[Dataset items]
»»
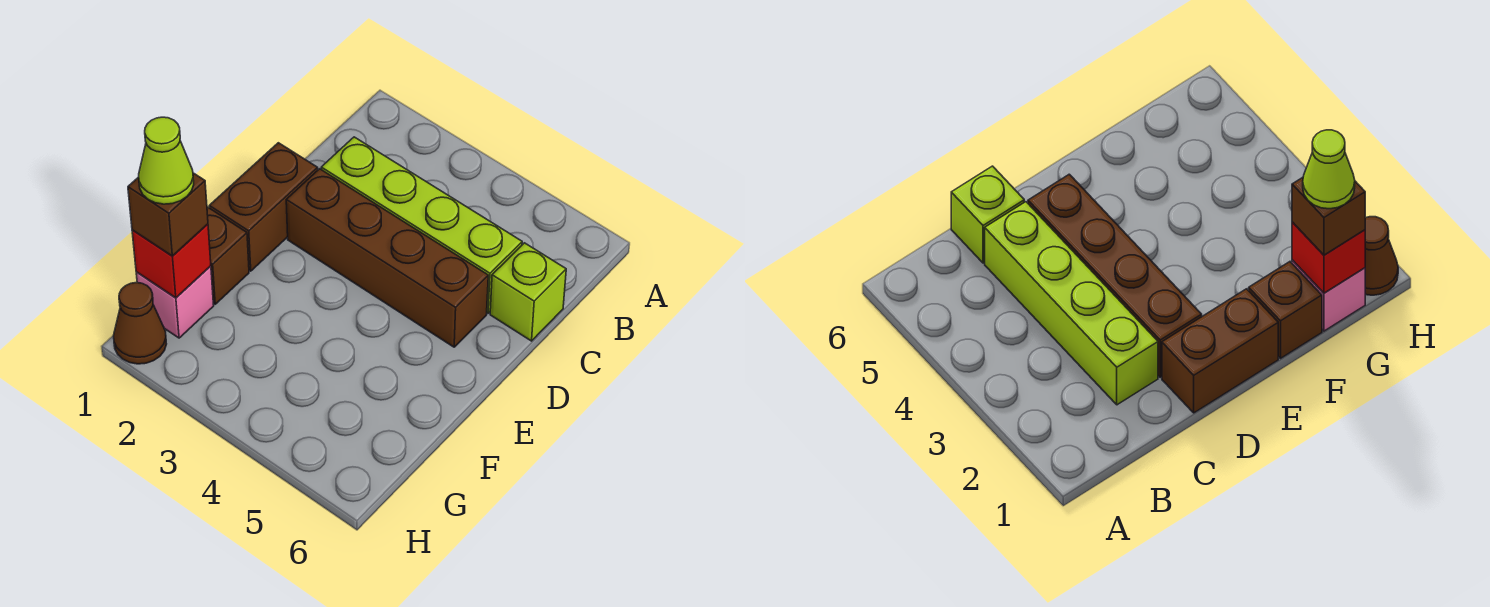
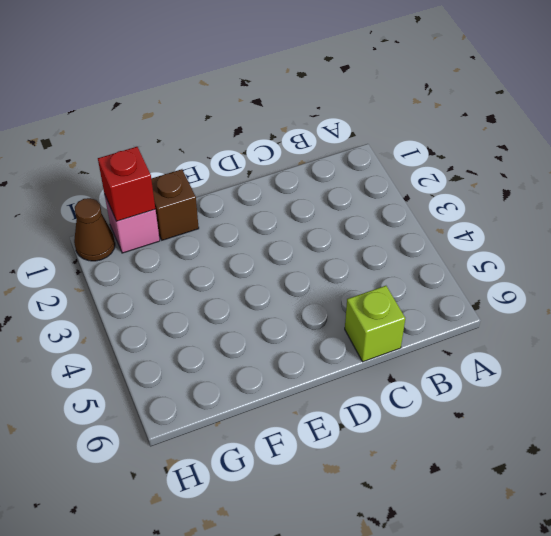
none -> lime brick C2:C5 level 1
none -> brown brick D1:E1 level 1

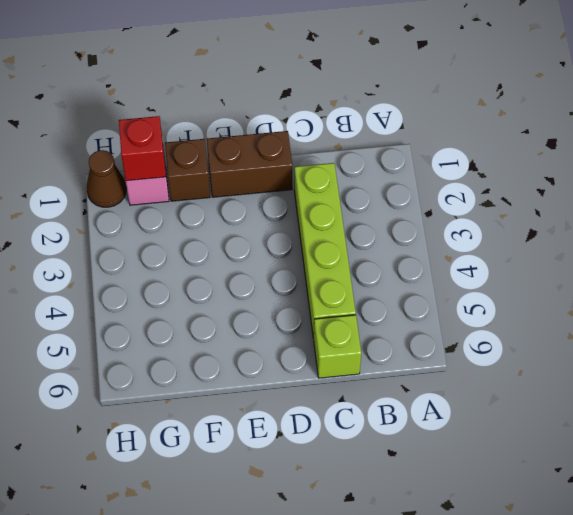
none -> brown brick D2:D5 level 1
none -> brown brick G1 level 3

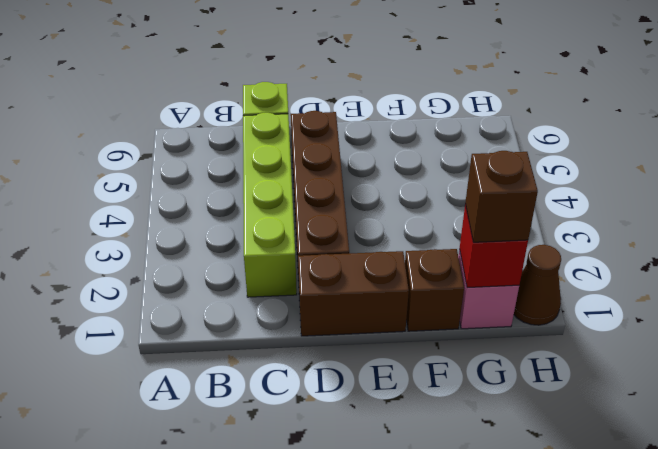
none -> lime cone G1 level 4

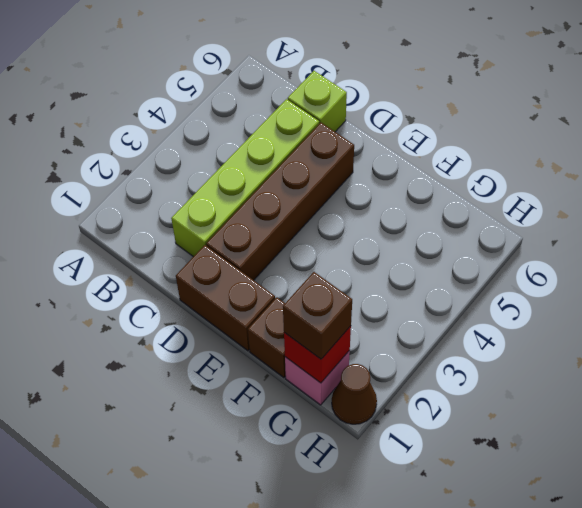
none -> lime cone G1 level 4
««
- ACTIVITY
In the copy, no pictures should appear; the records themselves must be repeated exactly.

- SOLUTION TO THIS TASK
none -> lime brick C2:C5 level 1
none -> brown brick D1:E1 level 1

none -> brown brick D2:D5 level 1
none -> brown brick G1 level 3

none -> lime cone G1 level 4

none -> lime cone G1 level 4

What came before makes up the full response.